• Task to complete: The records below must be copied in full; omit the images.
-- Material shown follows --
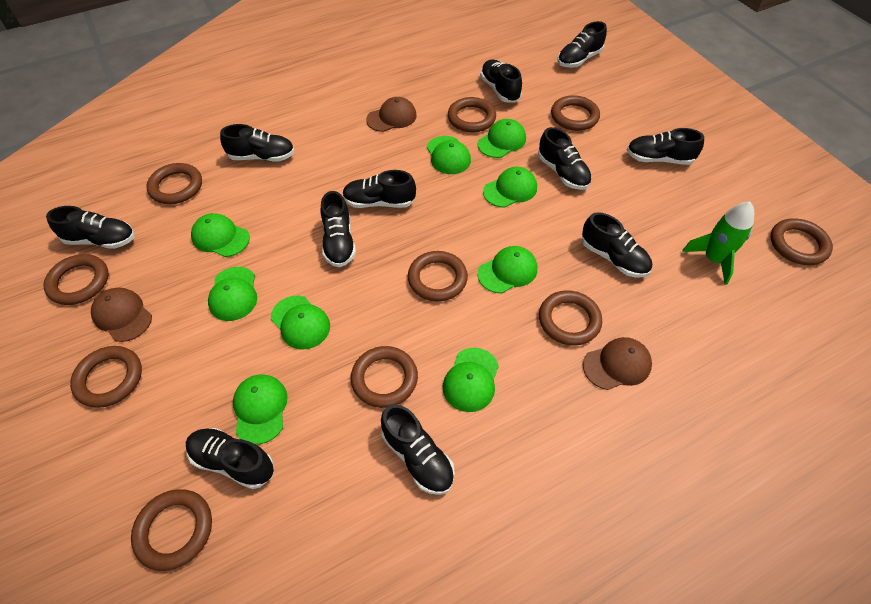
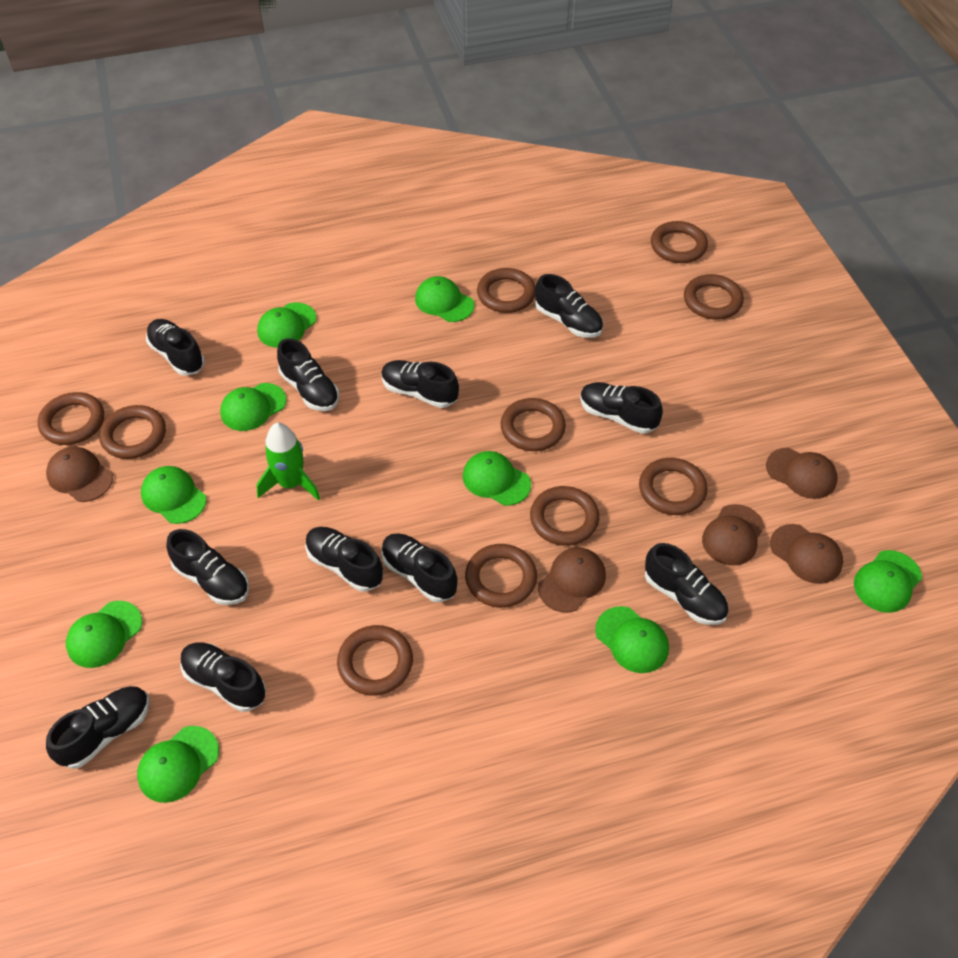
brown cap: [91,288,152,342] [366,97,417,132] [583,337,652,390] = 3 -> [46,447,113,502] [538,547,606,612] [702,504,765,566] [766,448,838,499] [770,524,843,584] = 5

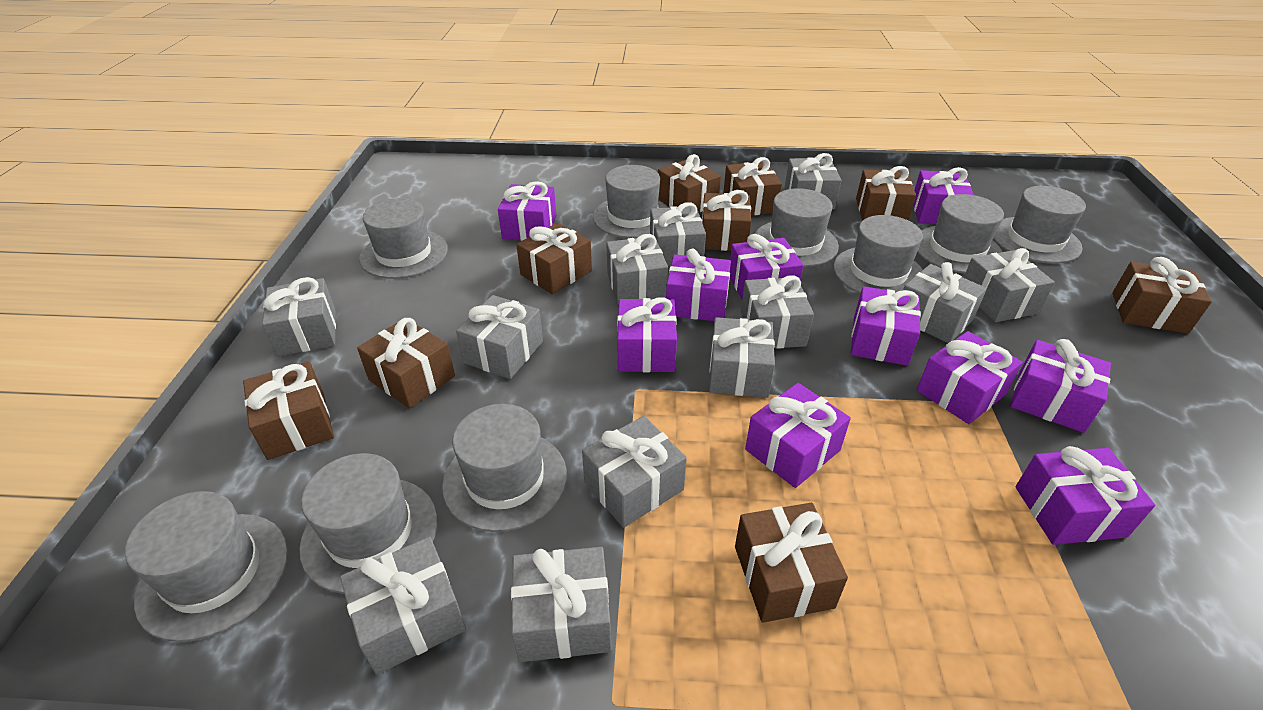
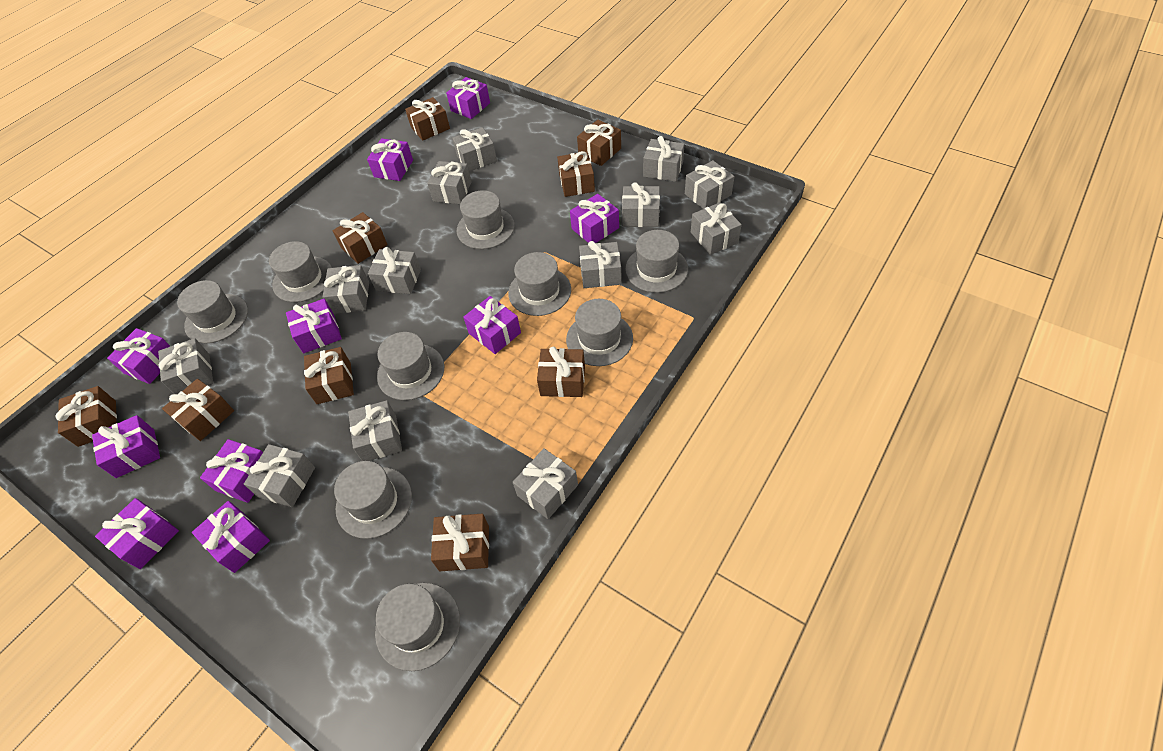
grey gift: [262,277,336,356] [340,537,466,675] [456,295,543,379] [511,547,612,662] [582,416,687,528] [606,234,668,305] [650,202,706,266] [709,317,775,398] [741,275,814,349] [785,153,841,210] [903,262,987,343] [964,248,1055,322] = 12 -> [158,338,213,394] [244,444,315,507] [323,265,369,314] [348,400,402,461] [368,247,421,294] [427,161,472,204] [452,127,497,171] [513,448,578,519] [579,241,622,288] [622,182,660,227] [643,136,685,182] [685,160,734,209] [691,202,742,255] = 13

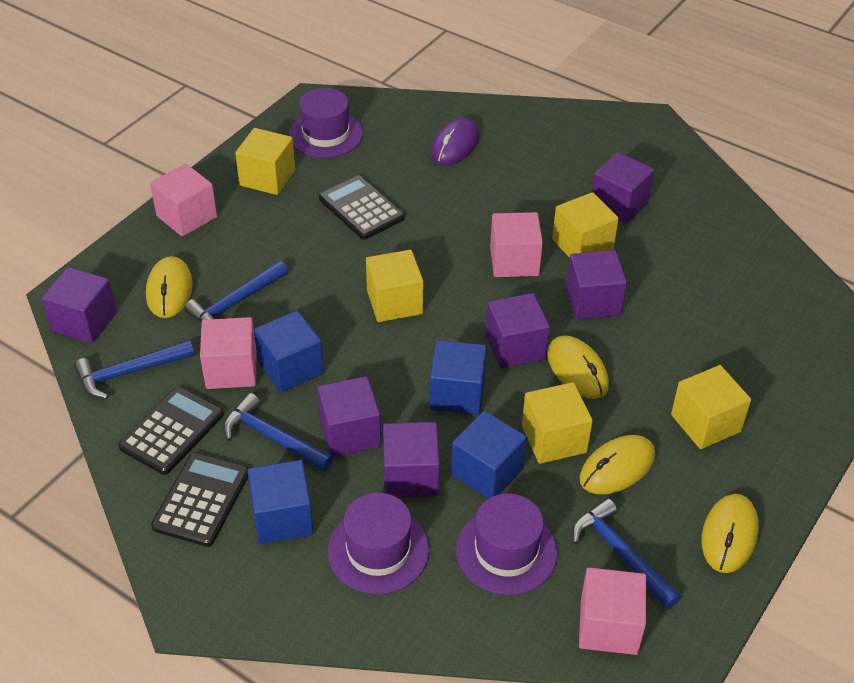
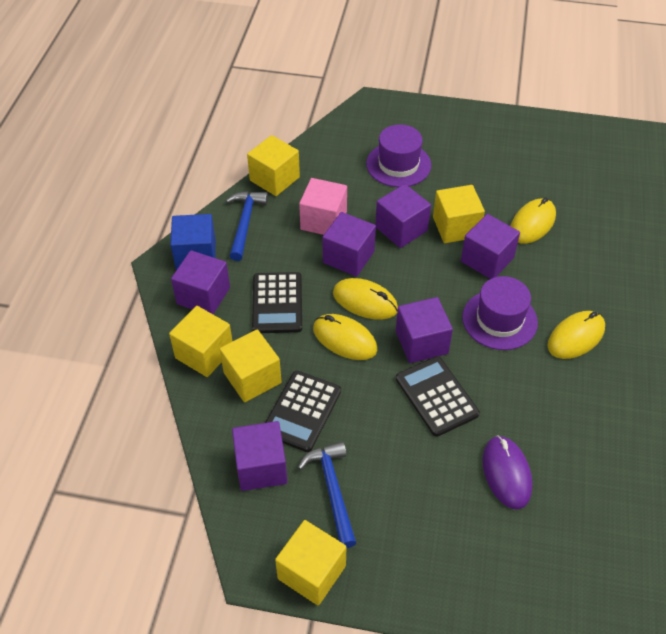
blue cube: [248,460,314,544] [254,311,324,392] [429,340,487,415] [451,411,527,499] = 4 -> [170,214,216,270] = 1
blue hammer: [74,340,194,399] [184,261,288,323] [223,393,333,471] [572,498,681,609] = 4 -> [226,191,268,261] [298,442,356,548] = 2
pink cube: [150,164,217,237] [200,317,256,389] [490,212,543,277] [579,568,646,655] = 4 -> [299,178,347,235] = 1
purple hat: [289,88,363,158] [327,493,429,594] [456,494,558,595] = 3 -> [366,124,431,187] [462,276,538,350] = 2

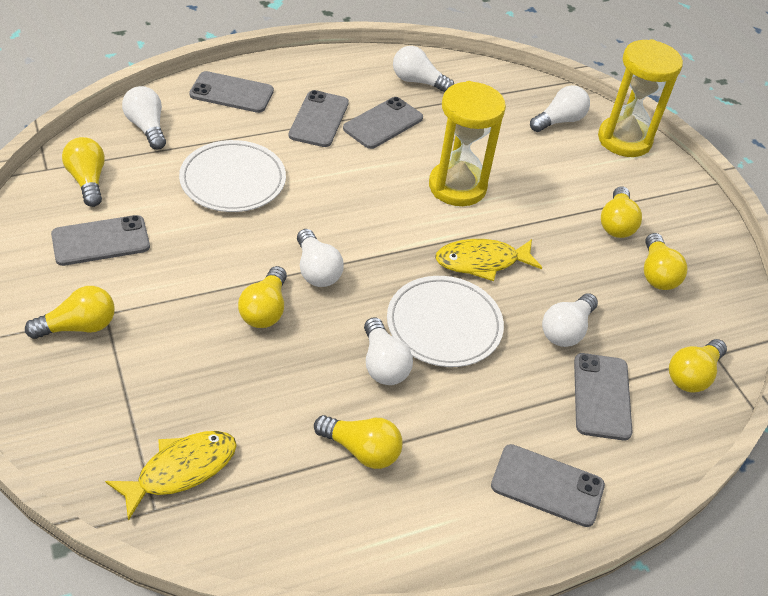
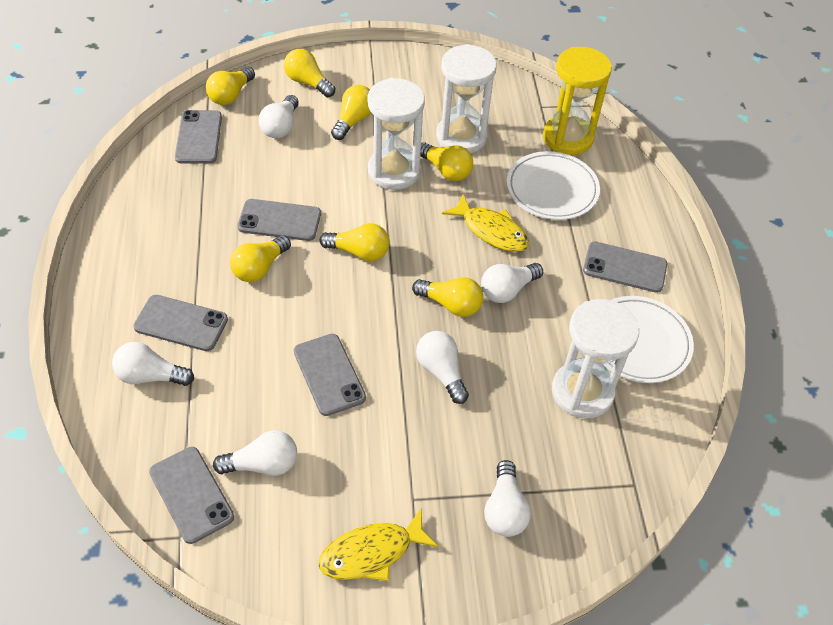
white hourglass: none = 0 -> [367,78,425,190] [436,44,497,153] [552,299,639,419] = 3
yellow hourglass: [429,81,506,206] [598,39,683,157] = 2 -> [543,47,612,155] = 1

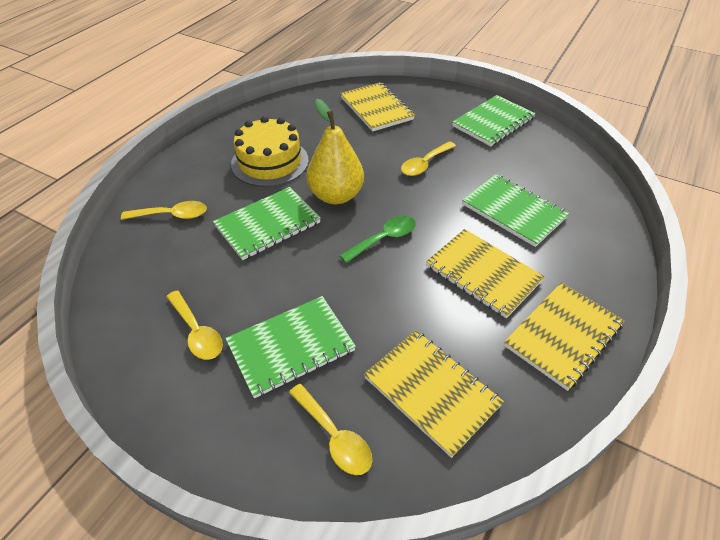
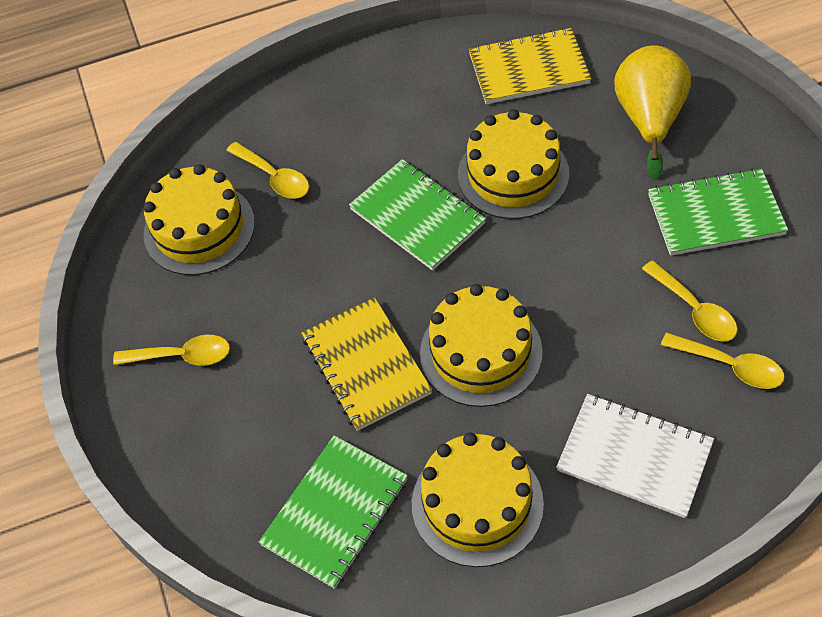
green notebook: [213,187,321,260] [225,296,356,398] [452,95,536,146] [462,174,569,247] = 4 -> [259,435,408,589] [349,159,486,271] [648,168,788,256] = 3
green spoon: [340,216,416,263] = 1 -> none = 0
white notebook: none = 0 -> [556,394,714,518] = 1
yellow cake: [231,116,309,187] = 1 -> [143,164,255,275] [412,432,544,567] [420,284,543,407] [458,109,569,219] = 4
yellow notebook: [340,82,415,132] [364,330,504,458] [426,229,545,318] [504,282,625,391] = 4 -> [302,297,432,431] [469,28,591,104] = 2

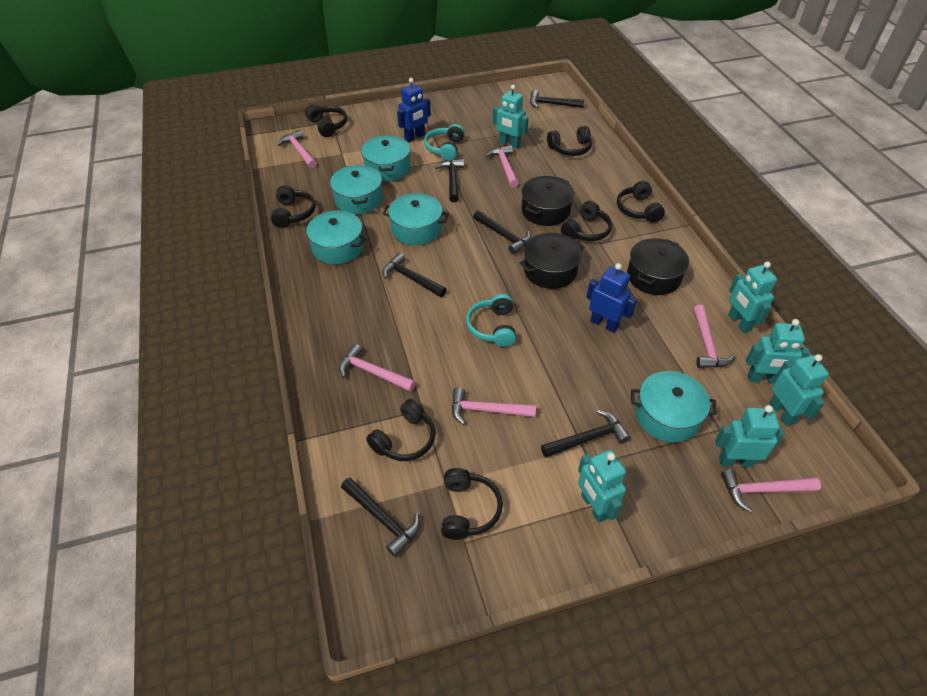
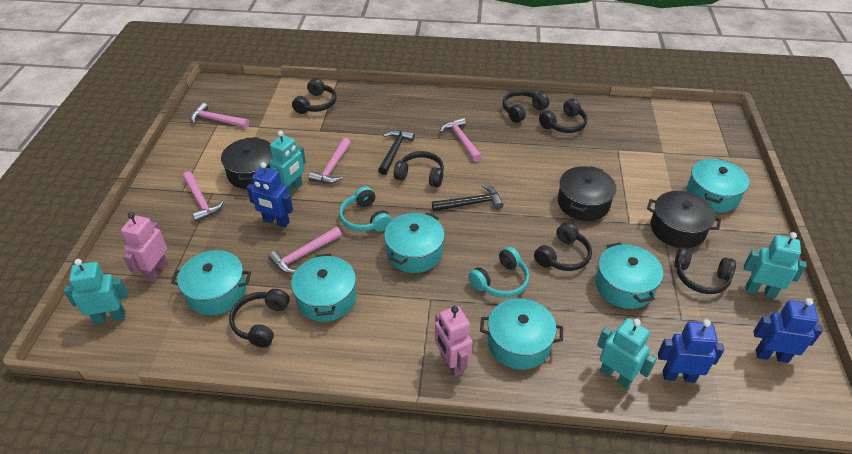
black hammer: [341,478,420,557] [382,253,447,297] [435,159,464,202] [473,210,531,254] [530,90,584,108] [541,410,630,458] = 6 -> [378,130,415,175] [432,184,504,211] = 2
blue robot: [397,78,431,142] [587,263,637,333] = 2 -> [246,162,293,228] [658,319,724,383] [753,298,823,363] = 3
pink hammer: [278,130,317,168] [339,344,416,392] [452,387,536,425] [486,145,519,188] [693,305,735,368] [721,469,821,513] = 6 -> [182,171,224,222] [190,102,249,128] [268,227,342,274] [308,138,351,184] [439,117,482,162] = 5
pink robot: none = 0 -> [121,212,168,282] [435,306,473,377] = 2
turquoise pot: [304,211,366,264] [330,165,383,214] [361,135,411,181] [383,193,449,245] [631,371,717,443] = 5 -> [171,250,251,315] [291,254,356,322] [384,213,445,273] [480,298,563,370] [595,242,663,309] [686,158,750,212] = 6
turquoise robot: [493,85,529,149] [578,450,626,523] [715,405,784,467] [728,261,777,333] [746,319,810,384] [769,354,829,426] = 6 -> [64,259,128,324] [269,131,306,195] [597,318,657,388] [744,232,807,298] = 4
-- Material shown concluded --
• Answer to this problem:
brown cap: [91,288,152,342] [366,97,417,132] [583,337,652,390] = 3 -> [46,447,113,502] [538,547,606,612] [702,504,765,566] [766,448,838,499] [770,524,843,584] = 5

grey gift: [262,277,336,356] [340,537,466,675] [456,295,543,379] [511,547,612,662] [582,416,687,528] [606,234,668,305] [650,202,706,266] [709,317,775,398] [741,275,814,349] [785,153,841,210] [903,262,987,343] [964,248,1055,322] = 12 -> [158,338,213,394] [244,444,315,507] [323,265,369,314] [348,400,402,461] [368,247,421,294] [427,161,472,204] [452,127,497,171] [513,448,578,519] [579,241,622,288] [622,182,660,227] [643,136,685,182] [685,160,734,209] [691,202,742,255] = 13

blue cube: [248,460,314,544] [254,311,324,392] [429,340,487,415] [451,411,527,499] = 4 -> [170,214,216,270] = 1
blue hammer: [74,340,194,399] [184,261,288,323] [223,393,333,471] [572,498,681,609] = 4 -> [226,191,268,261] [298,442,356,548] = 2
pink cube: [150,164,217,237] [200,317,256,389] [490,212,543,277] [579,568,646,655] = 4 -> [299,178,347,235] = 1
purple hat: [289,88,363,158] [327,493,429,594] [456,494,558,595] = 3 -> [366,124,431,187] [462,276,538,350] = 2

white hourglass: none = 0 -> [367,78,425,190] [436,44,497,153] [552,299,639,419] = 3
yellow hourglass: [429,81,506,206] [598,39,683,157] = 2 -> [543,47,612,155] = 1

green notebook: [213,187,321,260] [225,296,356,398] [452,95,536,146] [462,174,569,247] = 4 -> [259,435,408,589] [349,159,486,271] [648,168,788,256] = 3
green spoon: [340,216,416,263] = 1 -> none = 0
white notebook: none = 0 -> [556,394,714,518] = 1
yellow cake: [231,116,309,187] = 1 -> [143,164,255,275] [412,432,544,567] [420,284,543,407] [458,109,569,219] = 4
yellow notebook: [340,82,415,132] [364,330,504,458] [426,229,545,318] [504,282,625,391] = 4 -> [302,297,432,431] [469,28,591,104] = 2

black hammer: [341,478,420,557] [382,253,447,297] [435,159,464,202] [473,210,531,254] [530,90,584,108] [541,410,630,458] = 6 -> [378,130,415,175] [432,184,504,211] = 2
blue robot: [397,78,431,142] [587,263,637,333] = 2 -> [246,162,293,228] [658,319,724,383] [753,298,823,363] = 3
pink hammer: [278,130,317,168] [339,344,416,392] [452,387,536,425] [486,145,519,188] [693,305,735,368] [721,469,821,513] = 6 -> [182,171,224,222] [190,102,249,128] [268,227,342,274] [308,138,351,184] [439,117,482,162] = 5
pink robot: none = 0 -> [121,212,168,282] [435,306,473,377] = 2
turquoise pot: [304,211,366,264] [330,165,383,214] [361,135,411,181] [383,193,449,245] [631,371,717,443] = 5 -> [171,250,251,315] [291,254,356,322] [384,213,445,273] [480,298,563,370] [595,242,663,309] [686,158,750,212] = 6
turquoise robot: [493,85,529,149] [578,450,626,523] [715,405,784,467] [728,261,777,333] [746,319,810,384] [769,354,829,426] = 6 -> [64,259,128,324] [269,131,306,195] [597,318,657,388] [744,232,807,298] = 4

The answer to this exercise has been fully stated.